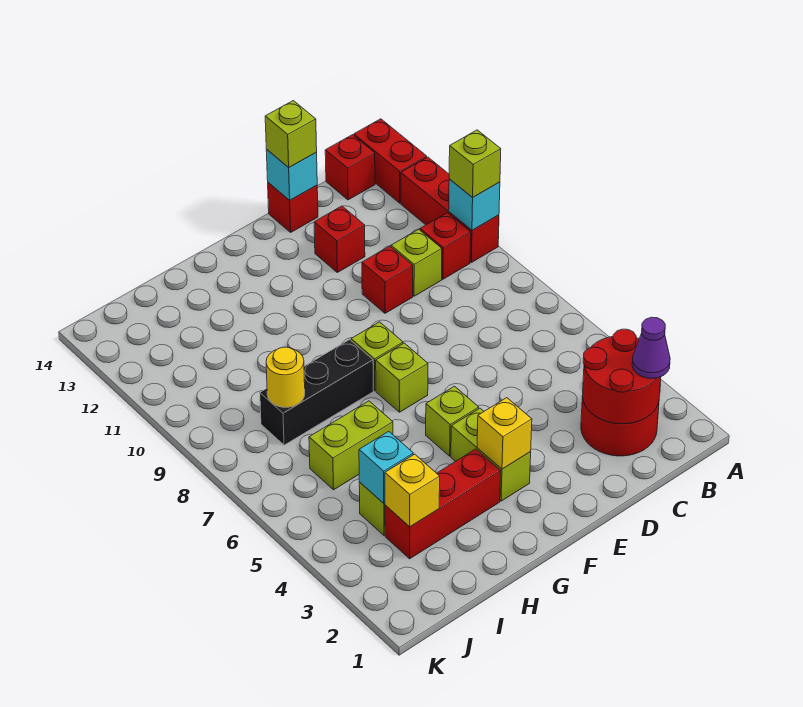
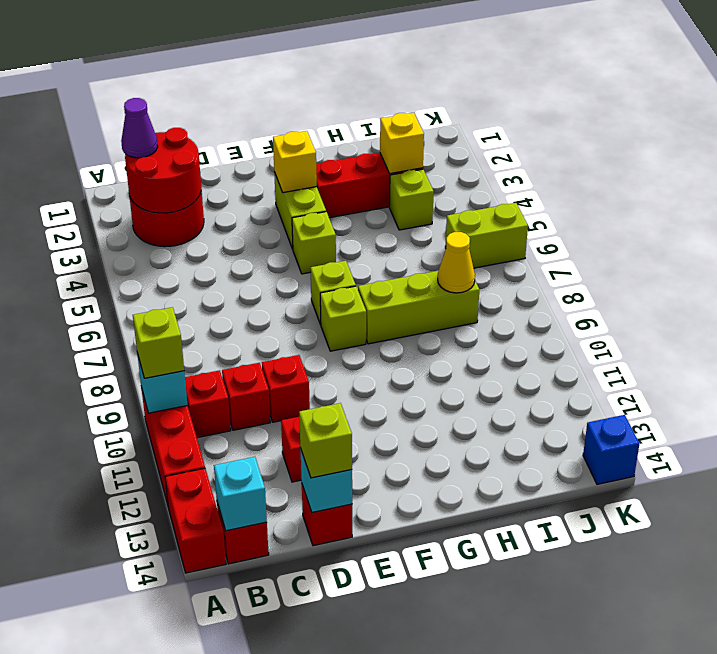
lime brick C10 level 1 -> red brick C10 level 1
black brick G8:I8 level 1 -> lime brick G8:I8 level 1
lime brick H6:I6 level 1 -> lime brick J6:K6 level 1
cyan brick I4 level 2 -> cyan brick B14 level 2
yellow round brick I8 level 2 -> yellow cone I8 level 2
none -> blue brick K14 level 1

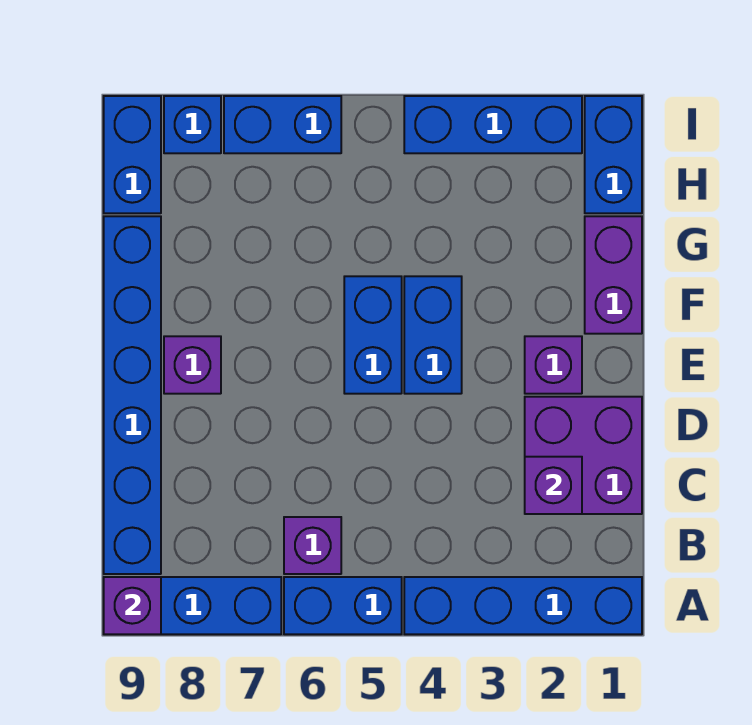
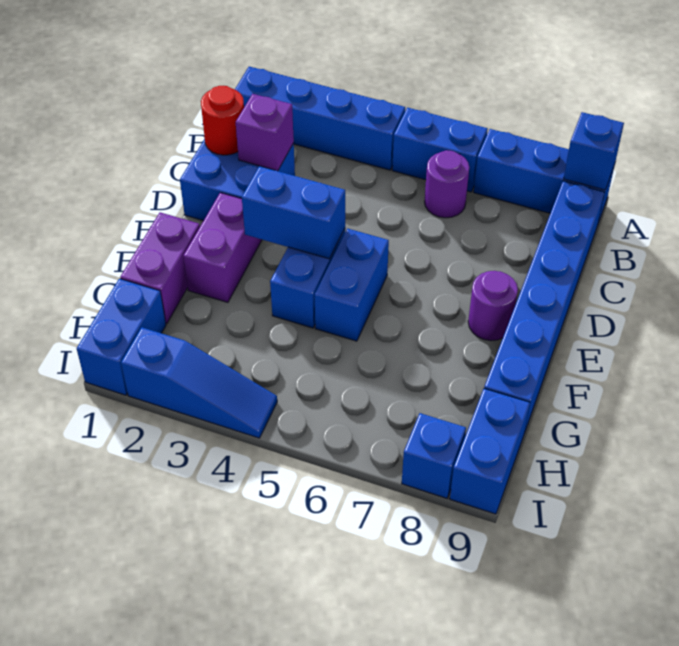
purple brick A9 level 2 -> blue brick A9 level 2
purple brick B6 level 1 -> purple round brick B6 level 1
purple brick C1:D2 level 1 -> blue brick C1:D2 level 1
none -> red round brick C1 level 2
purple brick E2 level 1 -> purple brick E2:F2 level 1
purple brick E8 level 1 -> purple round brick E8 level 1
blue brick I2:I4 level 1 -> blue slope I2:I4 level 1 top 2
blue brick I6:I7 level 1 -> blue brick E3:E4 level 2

——————

Find the line that contains "blue brick I2:I4". Write out that line and every line after it through the end of the data, exactly, and nothing else.

blue brick I2:I4 level 1 -> blue slope I2:I4 level 1 top 2
blue brick I6:I7 level 1 -> blue brick E3:E4 level 2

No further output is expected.